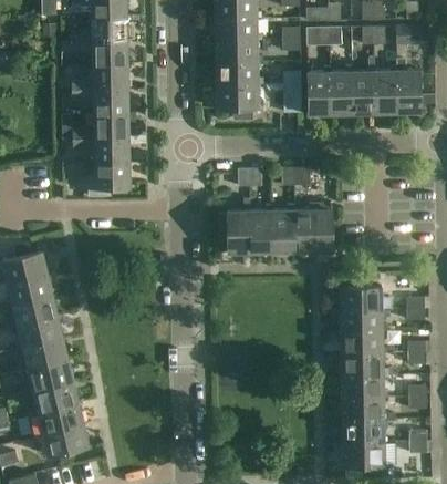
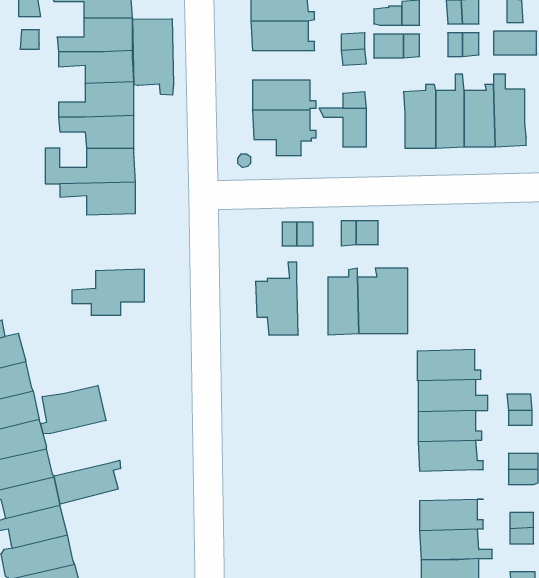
building: none -> [133,19,173,95]
building: [216,40,262,62] -> none
building: [306,65,330,113] -> none
building: [74,162,128,196] -> [72,269,144,315]
building: [249,204,272,253] -> none
building: none -> [41,385,106,434]
building: none -> [54,460,121,504]
building: [341,353,388,377] -> [417,350,481,381]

Work item
Return every line above where "none" appears.

Task answer
building: none -> [133,19,173,95]
building: [216,40,262,62] -> none
building: [306,65,330,113] -> none
building: [249,204,272,253] -> none
building: none -> [41,385,106,434]
building: none -> [54,460,121,504]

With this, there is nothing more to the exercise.